=== To do ===
Only the lines from the one containing "chair: (911, 611) -> (856, 1294), turned 90" through the end of the listing below are to be reproduced, exactly as they stand.

═══ The data ═══

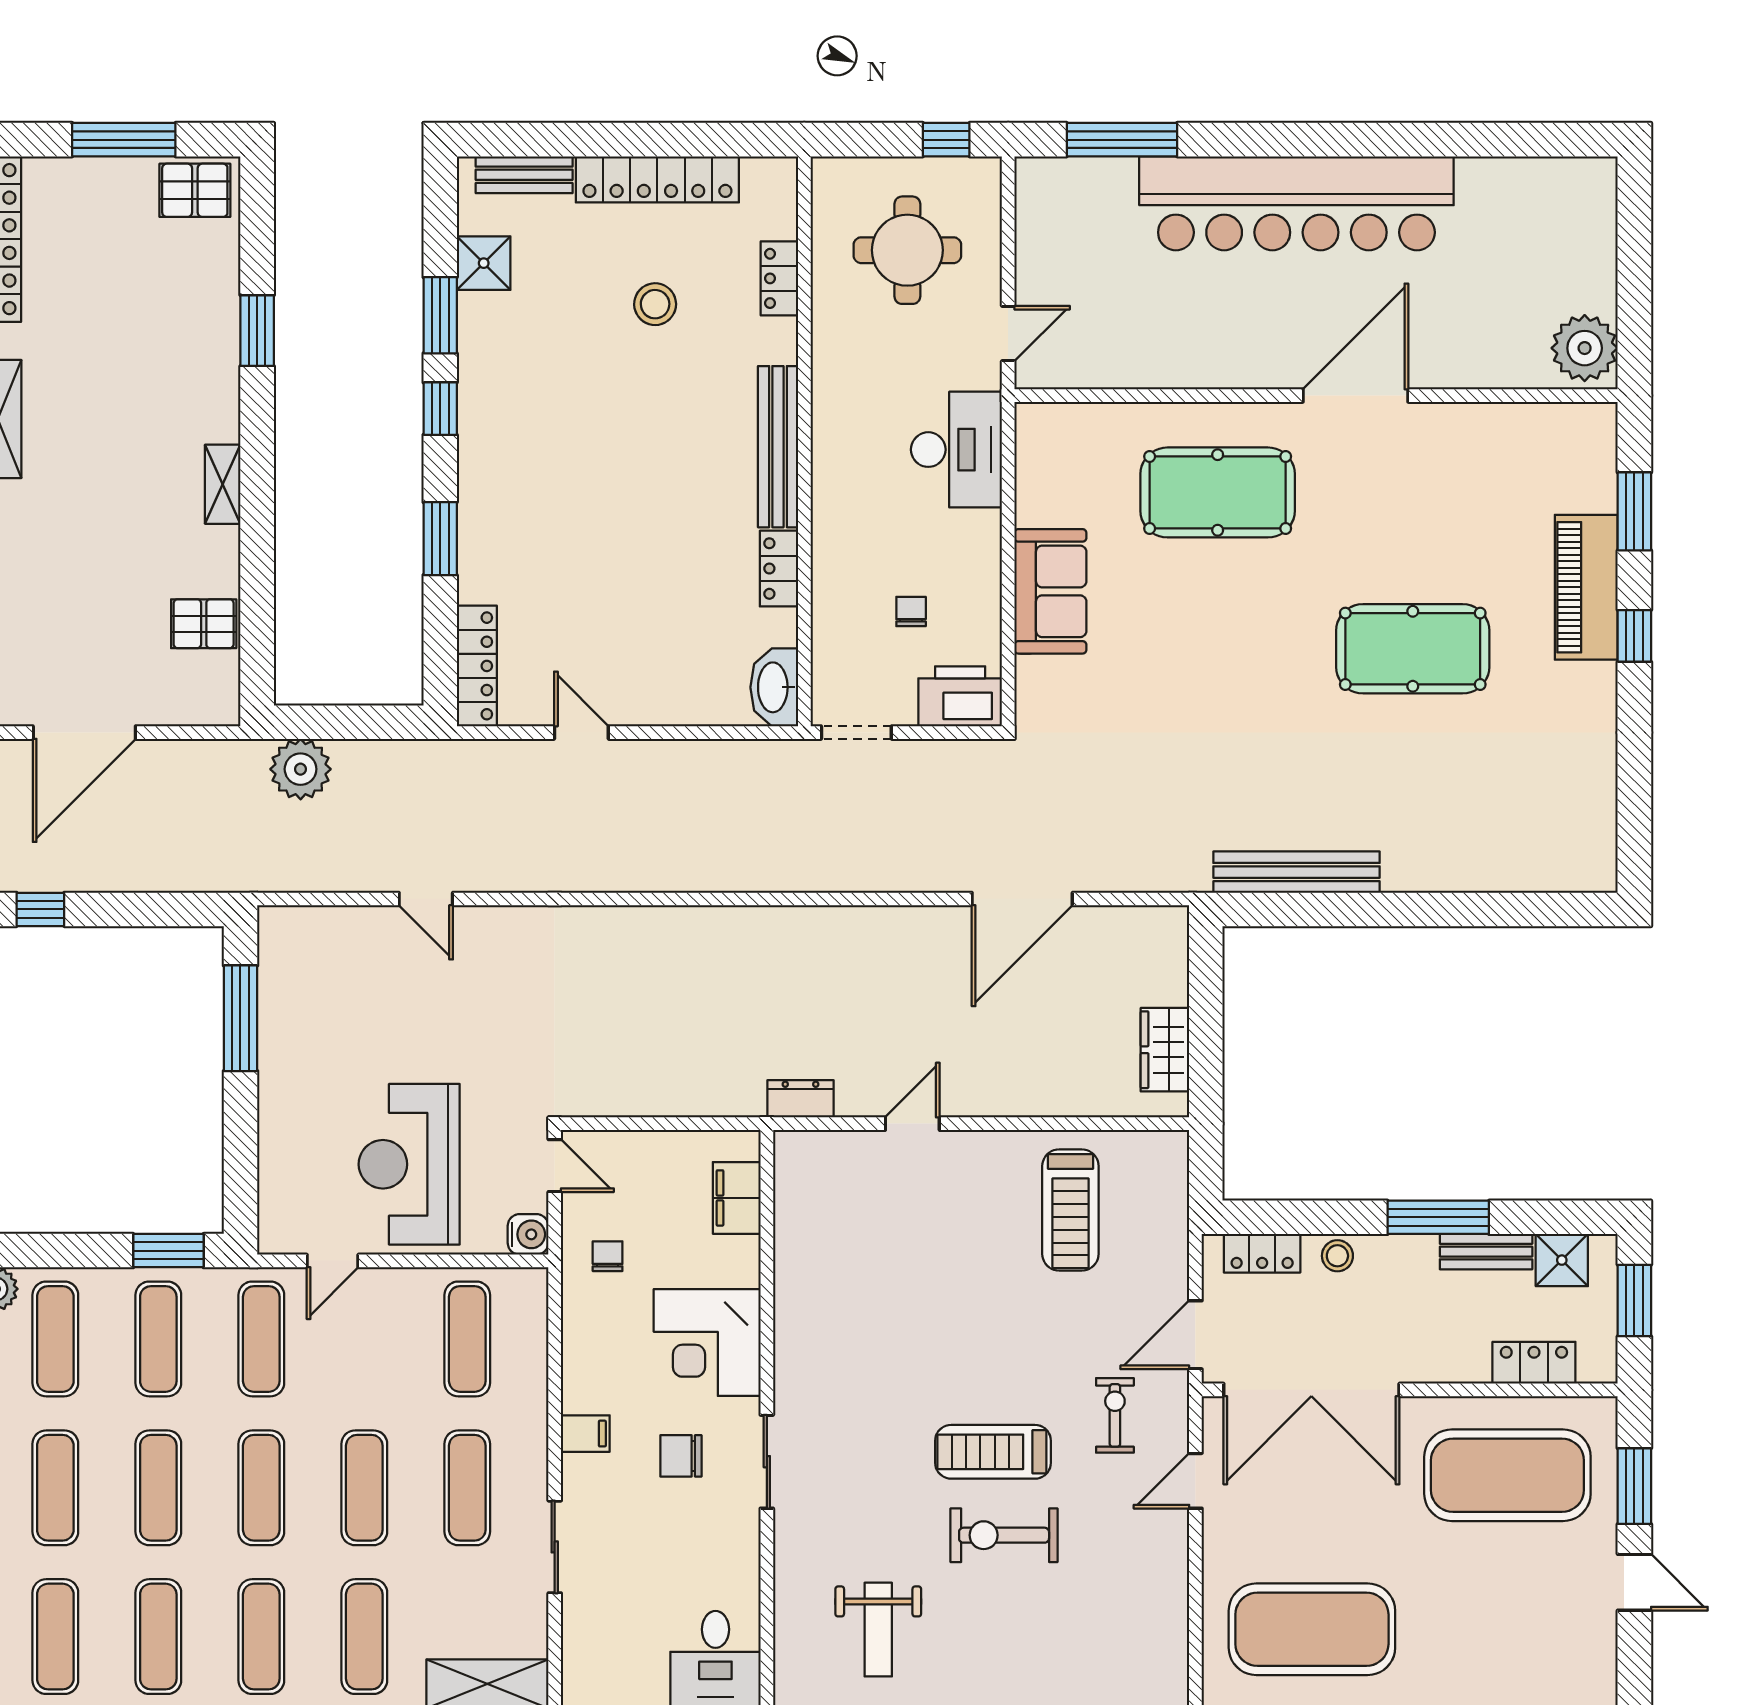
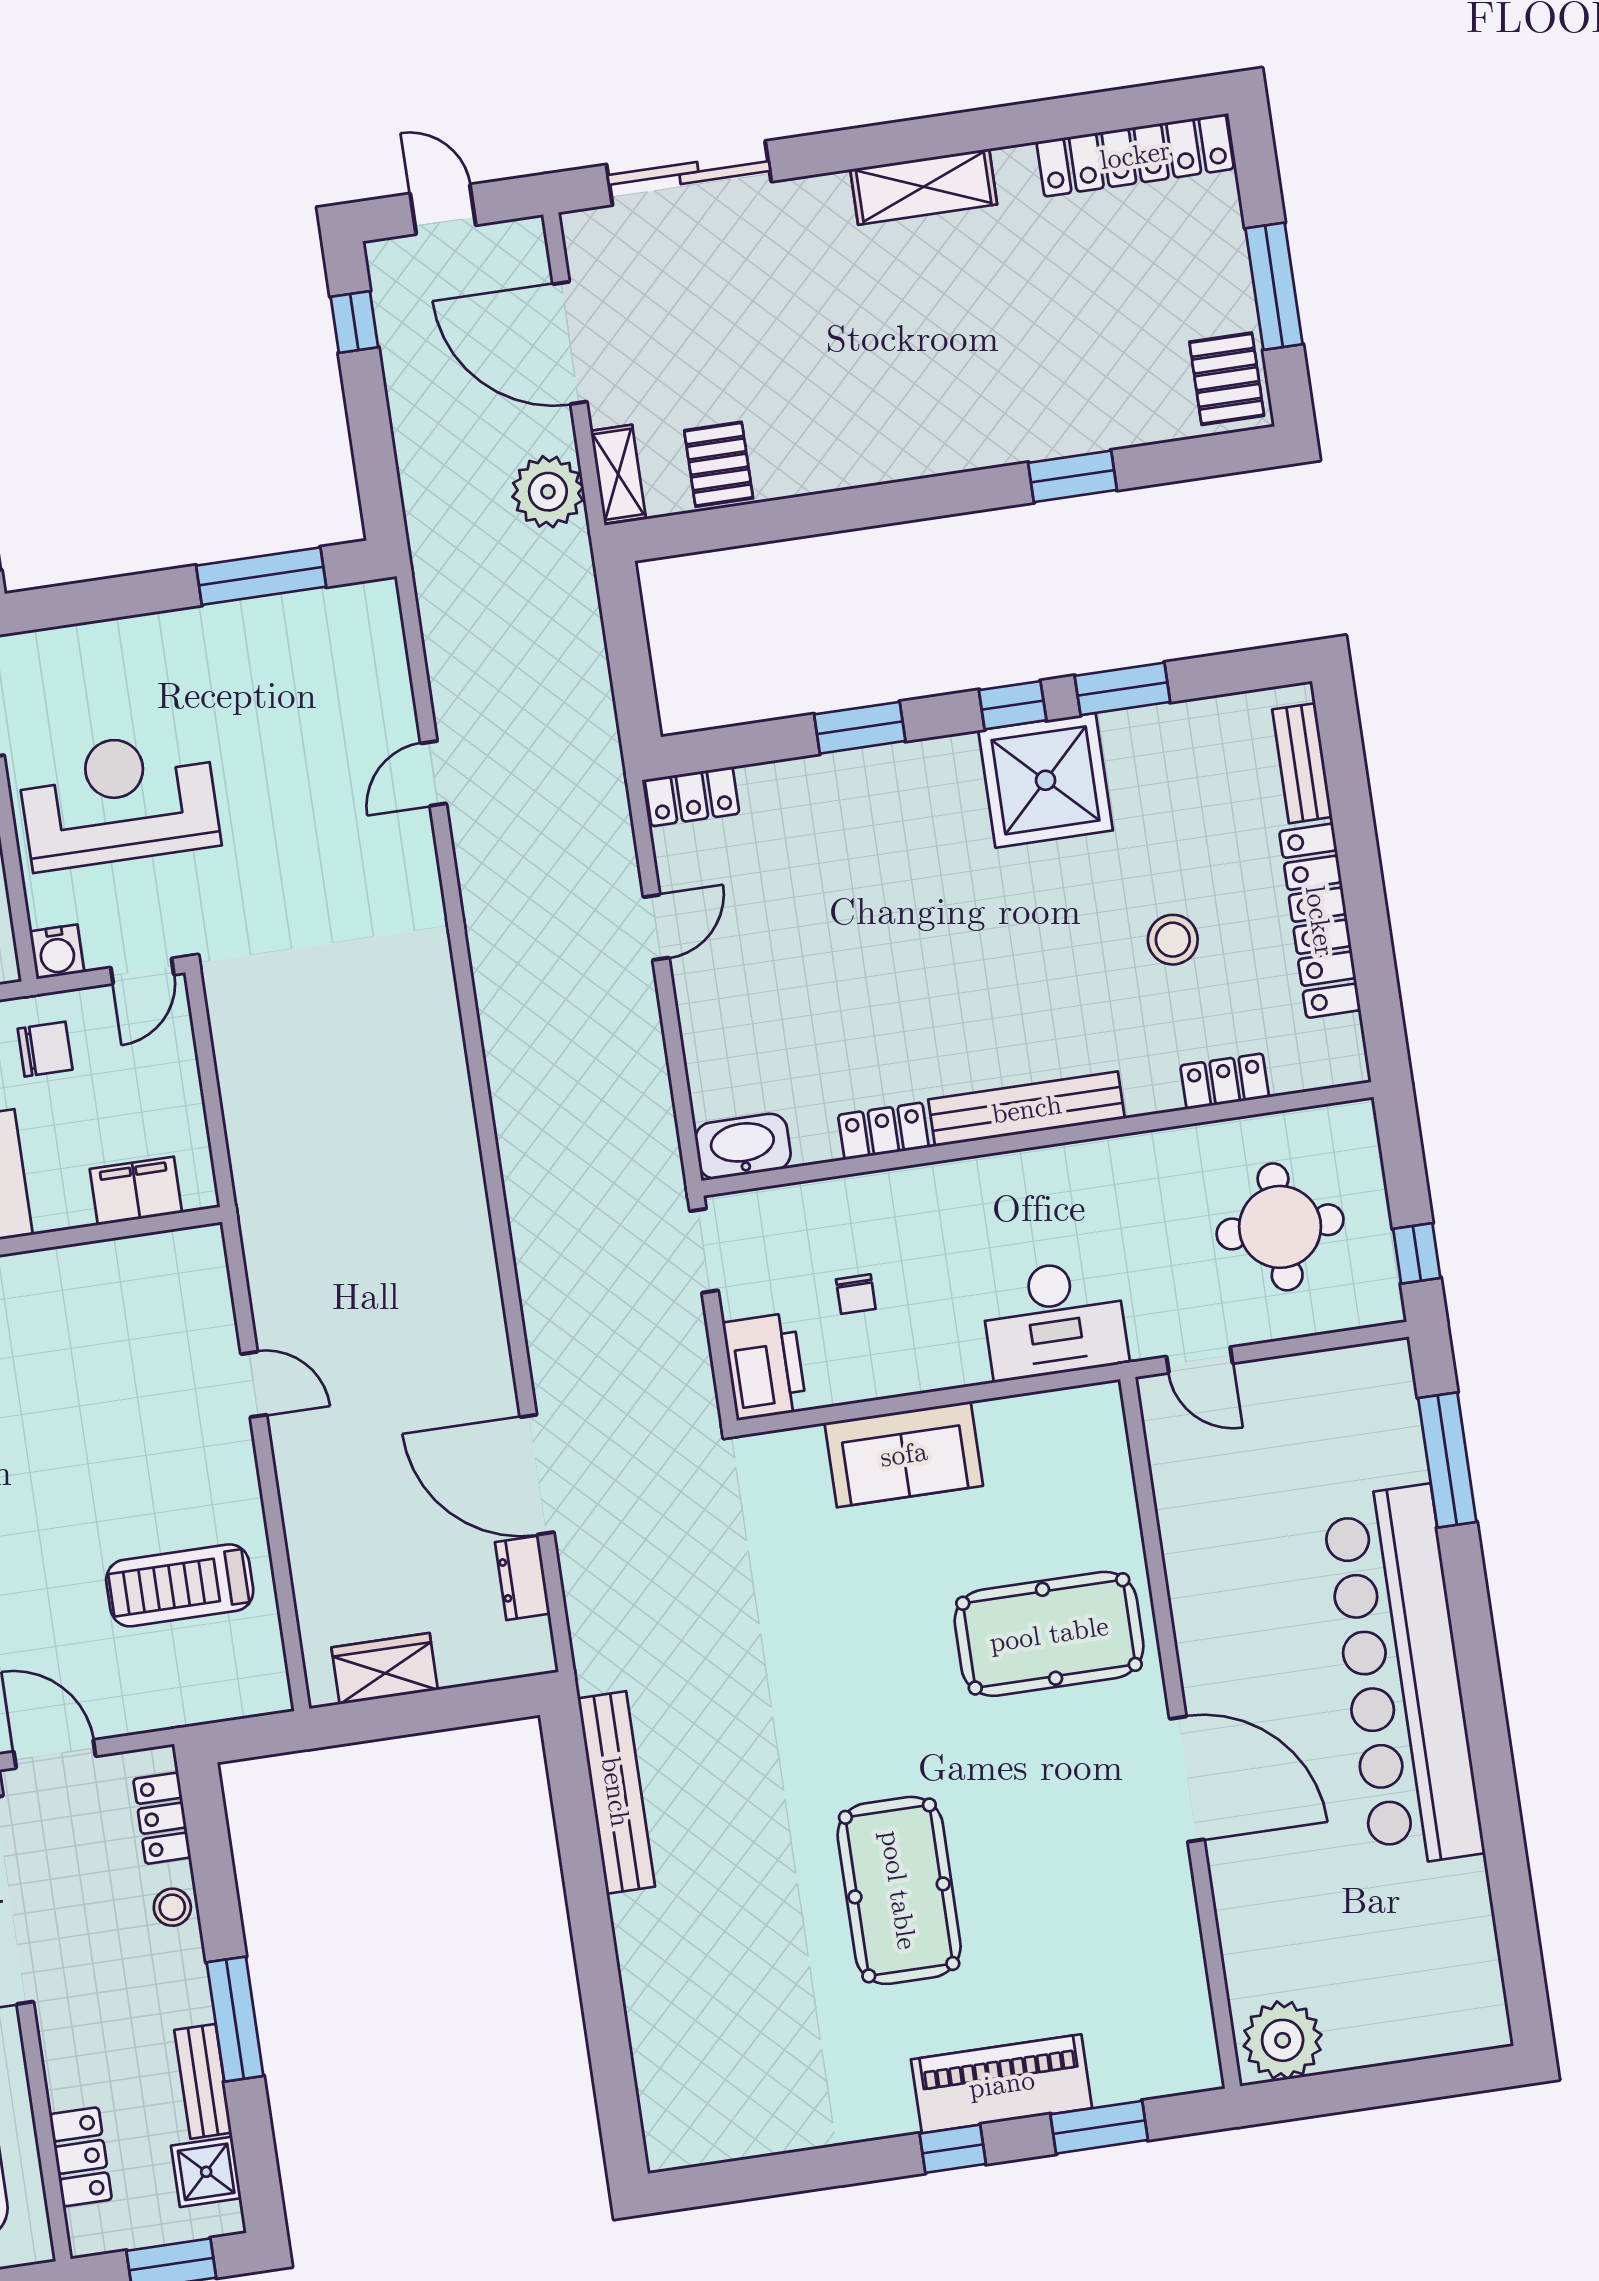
shower: (484, 263) -> (1046, 780), moved, width x1.86, depth x1.86
shelving: (223, 484) -> (618, 474), moved, turned 90
pool table: (1218, 492) -> (1049, 1634), turned 90
chair: (911, 611) -> (856, 1294), turned 90
locker: (477, 666) -> (692, 796), width x0.66
plant: (301, 769) -> (548, 492), moved
dresser: (801, 1099) -> (522, 1578), moved, turned 180
chair: (608, 1256) -> (45, 1049), width x1.37, depth x1.37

═══

=== Answer area ===
chair: (911, 611) -> (856, 1294), turned 90
locker: (477, 666) -> (692, 796), width x0.66
plant: (301, 769) -> (548, 492), moved
dresser: (801, 1099) -> (522, 1578), moved, turned 180
chair: (608, 1256) -> (45, 1049), width x1.37, depth x1.37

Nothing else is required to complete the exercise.